Transcribe the listing below in full, keeping every line exactly as it is.

- INPUT FOR THIS TASK
-=-=-
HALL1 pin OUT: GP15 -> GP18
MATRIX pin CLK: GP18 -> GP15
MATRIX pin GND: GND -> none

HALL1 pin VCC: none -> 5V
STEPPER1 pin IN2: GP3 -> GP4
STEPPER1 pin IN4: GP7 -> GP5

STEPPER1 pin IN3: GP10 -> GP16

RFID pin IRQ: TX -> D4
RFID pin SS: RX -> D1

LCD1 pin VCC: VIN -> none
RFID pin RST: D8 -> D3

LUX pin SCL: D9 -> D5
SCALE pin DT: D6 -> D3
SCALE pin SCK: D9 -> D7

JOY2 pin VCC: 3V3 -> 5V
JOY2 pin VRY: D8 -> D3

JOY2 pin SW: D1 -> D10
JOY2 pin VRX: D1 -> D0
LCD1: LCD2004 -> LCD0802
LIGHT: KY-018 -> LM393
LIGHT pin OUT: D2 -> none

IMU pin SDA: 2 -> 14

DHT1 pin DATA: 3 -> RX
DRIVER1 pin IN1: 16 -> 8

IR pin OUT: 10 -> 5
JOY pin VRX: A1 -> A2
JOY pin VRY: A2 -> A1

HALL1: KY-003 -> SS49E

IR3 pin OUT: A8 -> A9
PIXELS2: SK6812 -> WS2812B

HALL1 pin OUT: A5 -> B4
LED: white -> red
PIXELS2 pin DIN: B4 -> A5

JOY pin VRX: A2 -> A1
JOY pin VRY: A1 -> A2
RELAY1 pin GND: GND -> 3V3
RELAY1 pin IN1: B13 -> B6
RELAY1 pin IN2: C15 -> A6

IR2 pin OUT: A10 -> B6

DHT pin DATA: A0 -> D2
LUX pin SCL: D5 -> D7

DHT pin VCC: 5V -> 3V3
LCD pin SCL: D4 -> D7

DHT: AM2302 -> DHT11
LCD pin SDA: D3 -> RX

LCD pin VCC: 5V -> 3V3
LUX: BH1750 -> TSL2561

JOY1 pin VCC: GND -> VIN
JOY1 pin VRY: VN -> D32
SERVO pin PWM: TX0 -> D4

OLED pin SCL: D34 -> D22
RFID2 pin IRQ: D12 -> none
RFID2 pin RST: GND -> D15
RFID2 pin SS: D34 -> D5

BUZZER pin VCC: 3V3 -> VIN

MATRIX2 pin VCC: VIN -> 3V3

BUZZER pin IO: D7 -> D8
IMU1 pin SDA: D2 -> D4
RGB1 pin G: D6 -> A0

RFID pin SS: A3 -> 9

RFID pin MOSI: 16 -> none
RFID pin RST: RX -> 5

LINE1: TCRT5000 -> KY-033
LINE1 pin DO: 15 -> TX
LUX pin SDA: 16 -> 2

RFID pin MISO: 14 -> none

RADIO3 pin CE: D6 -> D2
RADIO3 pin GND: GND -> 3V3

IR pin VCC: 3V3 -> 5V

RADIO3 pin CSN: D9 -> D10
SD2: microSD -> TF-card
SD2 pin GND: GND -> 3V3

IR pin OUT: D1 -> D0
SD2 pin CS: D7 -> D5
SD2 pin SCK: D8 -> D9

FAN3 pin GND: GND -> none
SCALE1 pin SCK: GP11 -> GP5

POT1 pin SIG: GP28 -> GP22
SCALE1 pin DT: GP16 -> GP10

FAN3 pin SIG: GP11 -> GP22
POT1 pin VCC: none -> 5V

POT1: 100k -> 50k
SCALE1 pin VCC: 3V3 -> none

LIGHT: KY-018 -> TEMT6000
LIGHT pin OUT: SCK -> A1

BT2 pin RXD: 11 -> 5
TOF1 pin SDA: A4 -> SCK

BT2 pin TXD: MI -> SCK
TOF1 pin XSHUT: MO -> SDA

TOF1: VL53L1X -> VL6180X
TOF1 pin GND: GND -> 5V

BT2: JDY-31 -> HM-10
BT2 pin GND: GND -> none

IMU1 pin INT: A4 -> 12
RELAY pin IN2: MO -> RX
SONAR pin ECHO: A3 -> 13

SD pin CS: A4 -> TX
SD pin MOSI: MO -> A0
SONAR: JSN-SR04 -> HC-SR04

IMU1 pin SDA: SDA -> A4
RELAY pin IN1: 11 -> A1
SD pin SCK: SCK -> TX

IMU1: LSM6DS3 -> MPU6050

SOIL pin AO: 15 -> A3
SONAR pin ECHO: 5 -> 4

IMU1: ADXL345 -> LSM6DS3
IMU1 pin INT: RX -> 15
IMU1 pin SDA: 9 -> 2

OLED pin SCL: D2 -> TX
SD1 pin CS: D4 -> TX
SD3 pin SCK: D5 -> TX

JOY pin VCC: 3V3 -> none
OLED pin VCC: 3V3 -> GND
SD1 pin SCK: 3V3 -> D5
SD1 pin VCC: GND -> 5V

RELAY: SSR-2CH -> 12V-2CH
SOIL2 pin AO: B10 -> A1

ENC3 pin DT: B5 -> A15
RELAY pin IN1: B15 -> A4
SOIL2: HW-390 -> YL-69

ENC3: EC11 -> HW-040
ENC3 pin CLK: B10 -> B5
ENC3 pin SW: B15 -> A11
-=-=-
- SOLUTION
HALL1 pin OUT: GP15 -> GP18
MATRIX pin CLK: GP18 -> GP15
MATRIX pin GND: GND -> none

HALL1 pin VCC: none -> 5V
STEPPER1 pin IN2: GP3 -> GP4
STEPPER1 pin IN4: GP7 -> GP5

STEPPER1 pin IN3: GP10 -> GP16

RFID pin IRQ: TX -> D4
RFID pin SS: RX -> D1

LCD1 pin VCC: VIN -> none
RFID pin RST: D8 -> D3

LUX pin SCL: D9 -> D5
SCALE pin DT: D6 -> D3
SCALE pin SCK: D9 -> D7

JOY2 pin VCC: 3V3 -> 5V
JOY2 pin VRY: D8 -> D3

JOY2 pin SW: D1 -> D10
JOY2 pin VRX: D1 -> D0
LCD1: LCD2004 -> LCD0802
LIGHT: KY-018 -> LM393
LIGHT pin OUT: D2 -> none

IMU pin SDA: 2 -> 14

DHT1 pin DATA: 3 -> RX
DRIVER1 pin IN1: 16 -> 8

IR pin OUT: 10 -> 5
JOY pin VRX: A1 -> A2
JOY pin VRY: A2 -> A1

HALL1: KY-003 -> SS49E

IR3 pin OUT: A8 -> A9
PIXELS2: SK6812 -> WS2812B

HALL1 pin OUT: A5 -> B4
LED: white -> red
PIXELS2 pin DIN: B4 -> A5

JOY pin VRX: A2 -> A1
JOY pin VRY: A1 -> A2
RELAY1 pin GND: GND -> 3V3
RELAY1 pin IN1: B13 -> B6
RELAY1 pin IN2: C15 -> A6

IR2 pin OUT: A10 -> B6

DHT pin DATA: A0 -> D2
LUX pin SCL: D5 -> D7

DHT pin VCC: 5V -> 3V3
LCD pin SCL: D4 -> D7

DHT: AM2302 -> DHT11
LCD pin SDA: D3 -> RX

LCD pin VCC: 5V -> 3V3
LUX: BH1750 -> TSL2561

JOY1 pin VCC: GND -> VIN
JOY1 pin VRY: VN -> D32
SERVO pin PWM: TX0 -> D4

OLED pin SCL: D34 -> D22
RFID2 pin IRQ: D12 -> none
RFID2 pin RST: GND -> D15
RFID2 pin SS: D34 -> D5

BUZZER pin VCC: 3V3 -> VIN

MATRIX2 pin VCC: VIN -> 3V3

BUZZER pin IO: D7 -> D8
IMU1 pin SDA: D2 -> D4
RGB1 pin G: D6 -> A0

RFID pin SS: A3 -> 9

RFID pin MOSI: 16 -> none
RFID pin RST: RX -> 5

LINE1: TCRT5000 -> KY-033
LINE1 pin DO: 15 -> TX
LUX pin SDA: 16 -> 2

RFID pin MISO: 14 -> none

RADIO3 pin CE: D6 -> D2
RADIO3 pin GND: GND -> 3V3

IR pin VCC: 3V3 -> 5V

RADIO3 pin CSN: D9 -> D10
SD2: microSD -> TF-card
SD2 pin GND: GND -> 3V3

IR pin OUT: D1 -> D0
SD2 pin CS: D7 -> D5
SD2 pin SCK: D8 -> D9

FAN3 pin GND: GND -> none
SCALE1 pin SCK: GP11 -> GP5

POT1 pin SIG: GP28 -> GP22
SCALE1 pin DT: GP16 -> GP10

FAN3 pin SIG: GP11 -> GP22
POT1 pin VCC: none -> 5V

POT1: 100k -> 50k
SCALE1 pin VCC: 3V3 -> none

LIGHT: KY-018 -> TEMT6000
LIGHT pin OUT: SCK -> A1

BT2 pin RXD: 11 -> 5
TOF1 pin SDA: A4 -> SCK

BT2 pin TXD: MI -> SCK
TOF1 pin XSHUT: MO -> SDA

TOF1: VL53L1X -> VL6180X
TOF1 pin GND: GND -> 5V

BT2: JDY-31 -> HM-10
BT2 pin GND: GND -> none

IMU1 pin INT: A4 -> 12
RELAY pin IN2: MO -> RX
SONAR pin ECHO: A3 -> 13

SD pin CS: A4 -> TX
SD pin MOSI: MO -> A0
SONAR: JSN-SR04 -> HC-SR04

IMU1 pin SDA: SDA -> A4
RELAY pin IN1: 11 -> A1
SD pin SCK: SCK -> TX

IMU1: LSM6DS3 -> MPU6050

SOIL pin AO: 15 -> A3
SONAR pin ECHO: 5 -> 4

IMU1: ADXL345 -> LSM6DS3
IMU1 pin INT: RX -> 15
IMU1 pin SDA: 9 -> 2

OLED pin SCL: D2 -> TX
SD1 pin CS: D4 -> TX
SD3 pin SCK: D5 -> TX

JOY pin VCC: 3V3 -> none
OLED pin VCC: 3V3 -> GND
SD1 pin SCK: 3V3 -> D5
SD1 pin VCC: GND -> 5V

RELAY: SSR-2CH -> 12V-2CH
SOIL2 pin AO: B10 -> A1

ENC3 pin DT: B5 -> A15
RELAY pin IN1: B15 -> A4
SOIL2: HW-390 -> YL-69

ENC3: EC11 -> HW-040
ENC3 pin CLK: B10 -> B5
ENC3 pin SW: B15 -> A11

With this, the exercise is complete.